### Aim of the task:
In the entries below, the lines from the one with "turquoise clock [513,176,653,327]" through the one with "brown dice [330,321,378,376]" are to be copied exactly; both ends count.

Dataset records:
++++
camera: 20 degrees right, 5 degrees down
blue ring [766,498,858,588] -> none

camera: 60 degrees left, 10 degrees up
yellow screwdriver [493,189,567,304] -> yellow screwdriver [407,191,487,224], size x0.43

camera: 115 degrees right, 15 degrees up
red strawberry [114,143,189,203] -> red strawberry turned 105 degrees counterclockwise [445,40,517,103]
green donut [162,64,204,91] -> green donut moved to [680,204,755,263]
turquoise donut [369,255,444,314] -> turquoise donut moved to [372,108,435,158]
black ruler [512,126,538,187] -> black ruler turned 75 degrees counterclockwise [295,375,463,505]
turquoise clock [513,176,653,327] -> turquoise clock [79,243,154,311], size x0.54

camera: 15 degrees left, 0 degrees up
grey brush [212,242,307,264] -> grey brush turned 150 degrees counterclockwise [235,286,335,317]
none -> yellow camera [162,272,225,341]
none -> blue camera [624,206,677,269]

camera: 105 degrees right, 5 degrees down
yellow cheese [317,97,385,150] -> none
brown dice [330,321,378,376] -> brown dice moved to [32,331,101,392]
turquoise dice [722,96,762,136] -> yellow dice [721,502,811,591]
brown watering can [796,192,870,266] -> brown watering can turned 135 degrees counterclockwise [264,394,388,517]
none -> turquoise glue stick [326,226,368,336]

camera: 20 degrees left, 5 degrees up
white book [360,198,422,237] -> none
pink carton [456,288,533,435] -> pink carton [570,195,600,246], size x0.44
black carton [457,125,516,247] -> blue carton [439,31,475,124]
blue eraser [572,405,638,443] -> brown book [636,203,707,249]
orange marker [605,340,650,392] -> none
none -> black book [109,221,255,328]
++++
### Response to the task:
turquoise clock [513,176,653,327] -> turquoise clock [79,243,154,311], size x0.54

camera: 15 degrees left, 0 degrees up
grey brush [212,242,307,264] -> grey brush turned 150 degrees counterclockwise [235,286,335,317]
none -> yellow camera [162,272,225,341]
none -> blue camera [624,206,677,269]

camera: 105 degrees right, 5 degrees down
yellow cheese [317,97,385,150] -> none
brown dice [330,321,378,376] -> brown dice moved to [32,331,101,392]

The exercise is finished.